▶ _ACTION ITEM_
Your answer should be every line of the records that contains the word "pear", copied as it stands.

▶ _SUPPLIED INFORMATION_
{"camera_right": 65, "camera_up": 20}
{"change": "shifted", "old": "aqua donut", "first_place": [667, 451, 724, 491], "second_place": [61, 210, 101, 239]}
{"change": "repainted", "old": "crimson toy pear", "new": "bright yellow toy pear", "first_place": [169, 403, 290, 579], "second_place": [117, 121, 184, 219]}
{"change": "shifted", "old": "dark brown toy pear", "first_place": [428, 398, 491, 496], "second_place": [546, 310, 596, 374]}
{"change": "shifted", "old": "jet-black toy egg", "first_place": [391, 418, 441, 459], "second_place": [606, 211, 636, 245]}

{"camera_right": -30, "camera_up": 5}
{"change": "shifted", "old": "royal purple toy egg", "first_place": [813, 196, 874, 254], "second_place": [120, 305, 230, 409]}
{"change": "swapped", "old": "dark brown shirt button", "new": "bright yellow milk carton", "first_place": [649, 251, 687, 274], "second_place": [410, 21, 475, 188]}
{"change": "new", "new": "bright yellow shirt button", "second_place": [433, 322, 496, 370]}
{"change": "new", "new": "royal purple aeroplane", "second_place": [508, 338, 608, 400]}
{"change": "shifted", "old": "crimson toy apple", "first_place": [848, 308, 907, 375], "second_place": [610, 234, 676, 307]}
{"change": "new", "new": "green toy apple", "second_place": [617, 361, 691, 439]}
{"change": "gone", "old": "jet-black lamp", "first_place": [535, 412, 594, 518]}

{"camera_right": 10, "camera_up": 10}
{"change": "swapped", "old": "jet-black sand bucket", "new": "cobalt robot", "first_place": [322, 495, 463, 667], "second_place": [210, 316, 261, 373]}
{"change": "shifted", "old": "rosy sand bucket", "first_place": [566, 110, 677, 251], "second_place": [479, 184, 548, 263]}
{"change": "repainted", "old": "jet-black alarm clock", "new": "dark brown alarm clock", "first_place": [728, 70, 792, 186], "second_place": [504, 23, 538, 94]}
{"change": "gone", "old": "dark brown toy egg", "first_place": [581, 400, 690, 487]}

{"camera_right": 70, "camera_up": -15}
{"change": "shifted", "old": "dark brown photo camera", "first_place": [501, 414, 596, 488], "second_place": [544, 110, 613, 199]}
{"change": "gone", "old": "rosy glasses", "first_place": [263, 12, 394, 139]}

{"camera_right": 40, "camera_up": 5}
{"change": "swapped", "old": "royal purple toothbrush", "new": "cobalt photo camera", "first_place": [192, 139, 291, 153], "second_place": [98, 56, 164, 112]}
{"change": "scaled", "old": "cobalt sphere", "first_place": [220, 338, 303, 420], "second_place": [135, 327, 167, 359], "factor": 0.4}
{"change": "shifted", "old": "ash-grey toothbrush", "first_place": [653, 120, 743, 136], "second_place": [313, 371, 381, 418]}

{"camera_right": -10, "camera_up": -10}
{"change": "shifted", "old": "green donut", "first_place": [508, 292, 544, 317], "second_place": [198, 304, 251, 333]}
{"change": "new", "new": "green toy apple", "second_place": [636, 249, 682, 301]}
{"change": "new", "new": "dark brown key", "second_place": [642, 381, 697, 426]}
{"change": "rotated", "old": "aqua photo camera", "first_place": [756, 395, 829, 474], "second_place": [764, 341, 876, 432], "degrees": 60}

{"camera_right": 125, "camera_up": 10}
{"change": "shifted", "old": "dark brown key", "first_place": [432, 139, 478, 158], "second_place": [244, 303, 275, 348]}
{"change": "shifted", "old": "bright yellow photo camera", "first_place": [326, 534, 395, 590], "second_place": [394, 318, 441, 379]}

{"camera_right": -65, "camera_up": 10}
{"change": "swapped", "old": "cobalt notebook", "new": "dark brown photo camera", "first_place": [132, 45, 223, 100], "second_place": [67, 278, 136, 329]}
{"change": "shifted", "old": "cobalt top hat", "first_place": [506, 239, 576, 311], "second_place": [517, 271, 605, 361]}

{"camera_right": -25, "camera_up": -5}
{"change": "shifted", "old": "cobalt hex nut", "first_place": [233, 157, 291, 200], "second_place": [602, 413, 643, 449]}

▶ _YOUR SOLUTION_
{"change": "repainted", "old": "crimson toy pear", "new": "bright yellow toy pear", "first_place": [169, 403, 290, 579], "second_place": [117, 121, 184, 219]}
{"change": "shifted", "old": "dark brown toy pear", "first_place": [428, 398, 491, 496], "second_place": [546, 310, 596, 374]}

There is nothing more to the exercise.